__Exercise requirements__.
In the data below, which lines hold the word "bateria"? Copy them.

__Stored data__.
________________________________________

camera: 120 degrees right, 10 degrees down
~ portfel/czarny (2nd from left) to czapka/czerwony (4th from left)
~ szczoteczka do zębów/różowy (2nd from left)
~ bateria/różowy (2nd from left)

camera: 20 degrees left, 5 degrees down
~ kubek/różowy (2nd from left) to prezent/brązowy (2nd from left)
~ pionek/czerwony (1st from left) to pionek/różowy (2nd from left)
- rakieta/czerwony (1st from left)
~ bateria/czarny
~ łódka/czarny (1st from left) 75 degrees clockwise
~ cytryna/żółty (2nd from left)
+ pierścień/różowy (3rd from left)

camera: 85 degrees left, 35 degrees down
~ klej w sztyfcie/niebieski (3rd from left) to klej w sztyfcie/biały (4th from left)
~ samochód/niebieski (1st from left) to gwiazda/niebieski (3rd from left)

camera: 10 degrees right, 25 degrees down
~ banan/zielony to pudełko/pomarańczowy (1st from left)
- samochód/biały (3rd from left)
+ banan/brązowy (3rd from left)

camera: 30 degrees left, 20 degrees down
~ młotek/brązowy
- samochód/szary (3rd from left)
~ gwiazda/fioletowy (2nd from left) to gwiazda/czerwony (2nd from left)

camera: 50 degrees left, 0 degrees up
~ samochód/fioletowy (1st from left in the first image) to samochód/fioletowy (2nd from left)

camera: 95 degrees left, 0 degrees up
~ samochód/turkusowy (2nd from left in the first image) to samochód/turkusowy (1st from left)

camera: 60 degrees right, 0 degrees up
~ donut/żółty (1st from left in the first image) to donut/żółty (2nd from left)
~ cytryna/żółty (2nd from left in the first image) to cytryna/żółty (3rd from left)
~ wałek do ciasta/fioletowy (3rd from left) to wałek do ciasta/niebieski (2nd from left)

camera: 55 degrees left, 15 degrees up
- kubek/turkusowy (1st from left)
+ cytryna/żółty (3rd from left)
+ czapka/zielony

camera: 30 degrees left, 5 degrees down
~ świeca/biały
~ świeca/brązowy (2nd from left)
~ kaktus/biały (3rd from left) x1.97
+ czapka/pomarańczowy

________________________________________

__Written answer__.
~ bateria/różowy (2nd from left)
~ bateria/czarny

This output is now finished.